------ RECORDS FOR THIS EXERCISE

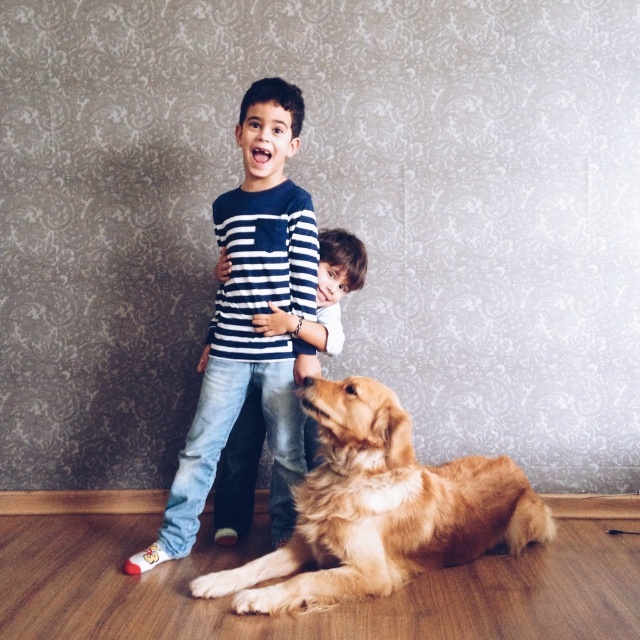
Question: Considering the relative positions of golden fur dog at lower center and smooth golden dog at lower center in the image provided, where is golden fur dog at lower center located with respect to smooth golden dog at lower center?

Choices:
 (A) below
 (B) above

Answer: (B)

Question: Estimate the real-world distances between objects in this image. Which object is farther from the golden fur dog at lower center?

Choices:
 (A) smooth golden dog at lower center
 (B) striped cotton shirt at center

Answer: (A)

Question: Which is nearer to the striped cotton shirt at center?

Choices:
 (A) golden fur dog at lower center
 (B) smooth golden dog at lower center

Answer: (B)

Question: Among these objects, which one is farthest from the camera?

Choices:
 (A) striped cotton shirt at center
 (B) golden fur dog at lower center
 (C) smooth golden dog at lower center

Answer: (C)

Question: Can you confirm if striped cotton shirt at center is smaller than smooth golden dog at lower center?

Choices:
 (A) yes
 (B) no

Answer: (B)

Question: Does golden fur dog at lower center appear on the right side of striped cotton shirt at center?

Choices:
 (A) yes
 (B) no

Answer: (A)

------------

Copy the whole listing above word for word, leaving out the picture.

Question: Considering the relative positions of golden fur dog at lower center and smooth golden dog at lower center in the image provided, where is golden fur dog at lower center located with respect to smooth golden dog at lower center?

Choices:
 (A) below
 (B) above

Answer: (B)

Question: Estimate the real-world distances between objects in this image. Which object is farther from the golden fur dog at lower center?

Choices:
 (A) smooth golden dog at lower center
 (B) striped cotton shirt at center

Answer: (A)

Question: Which is nearer to the striped cotton shirt at center?

Choices:
 (A) golden fur dog at lower center
 (B) smooth golden dog at lower center

Answer: (B)

Question: Among these objects, which one is farthest from the camera?

Choices:
 (A) striped cotton shirt at center
 (B) golden fur dog at lower center
 (C) smooth golden dog at lower center

Answer: (C)

Question: Can you confirm if striped cotton shirt at center is smaller than smooth golden dog at lower center?

Choices:
 (A) yes
 (B) no

Answer: (B)

Question: Does golden fur dog at lower center appear on the right side of striped cotton shirt at center?

Choices:
 (A) yes
 (B) no

Answer: (A)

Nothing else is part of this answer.